_ACTIVITY_. Copy out all of the entries below without any change.

_LISTED ENTRIES_.
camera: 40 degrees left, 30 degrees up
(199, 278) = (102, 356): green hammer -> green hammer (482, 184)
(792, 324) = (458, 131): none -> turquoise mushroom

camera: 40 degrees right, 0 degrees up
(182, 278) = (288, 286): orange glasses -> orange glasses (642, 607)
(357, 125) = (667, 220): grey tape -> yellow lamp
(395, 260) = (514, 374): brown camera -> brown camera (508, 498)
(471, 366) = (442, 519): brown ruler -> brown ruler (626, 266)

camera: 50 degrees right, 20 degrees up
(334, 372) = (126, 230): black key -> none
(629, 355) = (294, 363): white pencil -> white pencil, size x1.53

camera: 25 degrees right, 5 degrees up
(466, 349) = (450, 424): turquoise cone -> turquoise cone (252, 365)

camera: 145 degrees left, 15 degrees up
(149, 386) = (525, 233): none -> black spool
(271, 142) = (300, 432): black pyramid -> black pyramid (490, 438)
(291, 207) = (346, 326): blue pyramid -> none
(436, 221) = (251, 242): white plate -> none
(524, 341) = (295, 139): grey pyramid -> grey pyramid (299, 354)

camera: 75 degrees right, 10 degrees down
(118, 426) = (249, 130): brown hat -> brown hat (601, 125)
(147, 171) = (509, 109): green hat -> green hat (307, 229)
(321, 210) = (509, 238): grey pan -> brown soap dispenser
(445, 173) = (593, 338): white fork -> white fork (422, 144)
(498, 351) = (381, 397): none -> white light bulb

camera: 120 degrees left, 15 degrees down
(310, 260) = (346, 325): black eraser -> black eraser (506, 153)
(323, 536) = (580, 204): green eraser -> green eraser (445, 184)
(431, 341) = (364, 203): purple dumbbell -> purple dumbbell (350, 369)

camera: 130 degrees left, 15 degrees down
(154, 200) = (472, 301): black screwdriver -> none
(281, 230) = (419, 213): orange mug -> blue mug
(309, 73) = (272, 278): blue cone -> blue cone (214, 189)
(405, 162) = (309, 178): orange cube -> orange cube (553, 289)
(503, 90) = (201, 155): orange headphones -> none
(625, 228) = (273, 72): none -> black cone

_SOLUTION FOR THIS TASK_.
camera: 40 degrees left, 30 degrees up
(199, 278) = (102, 356): green hammer -> green hammer (482, 184)
(792, 324) = (458, 131): none -> turquoise mushroom

camera: 40 degrees right, 0 degrees up
(182, 278) = (288, 286): orange glasses -> orange glasses (642, 607)
(357, 125) = (667, 220): grey tape -> yellow lamp
(395, 260) = (514, 374): brown camera -> brown camera (508, 498)
(471, 366) = (442, 519): brown ruler -> brown ruler (626, 266)

camera: 50 degrees right, 20 degrees up
(334, 372) = (126, 230): black key -> none
(629, 355) = (294, 363): white pencil -> white pencil, size x1.53

camera: 25 degrees right, 5 degrees up
(466, 349) = (450, 424): turquoise cone -> turquoise cone (252, 365)

camera: 145 degrees left, 15 degrees up
(149, 386) = (525, 233): none -> black spool
(271, 142) = (300, 432): black pyramid -> black pyramid (490, 438)
(291, 207) = (346, 326): blue pyramid -> none
(436, 221) = (251, 242): white plate -> none
(524, 341) = (295, 139): grey pyramid -> grey pyramid (299, 354)

camera: 75 degrees right, 10 degrees down
(118, 426) = (249, 130): brown hat -> brown hat (601, 125)
(147, 171) = (509, 109): green hat -> green hat (307, 229)
(321, 210) = (509, 238): grey pan -> brown soap dispenser
(445, 173) = (593, 338): white fork -> white fork (422, 144)
(498, 351) = (381, 397): none -> white light bulb

camera: 120 degrees left, 15 degrees down
(310, 260) = (346, 325): black eraser -> black eraser (506, 153)
(323, 536) = (580, 204): green eraser -> green eraser (445, 184)
(431, 341) = (364, 203): purple dumbbell -> purple dumbbell (350, 369)

camera: 130 degrees left, 15 degrees down
(154, 200) = (472, 301): black screwdriver -> none
(281, 230) = (419, 213): orange mug -> blue mug
(309, 73) = (272, 278): blue cone -> blue cone (214, 189)
(405, 162) = (309, 178): orange cube -> orange cube (553, 289)
(503, 90) = (201, 155): orange headphones -> none
(625, 228) = (273, 72): none -> black cone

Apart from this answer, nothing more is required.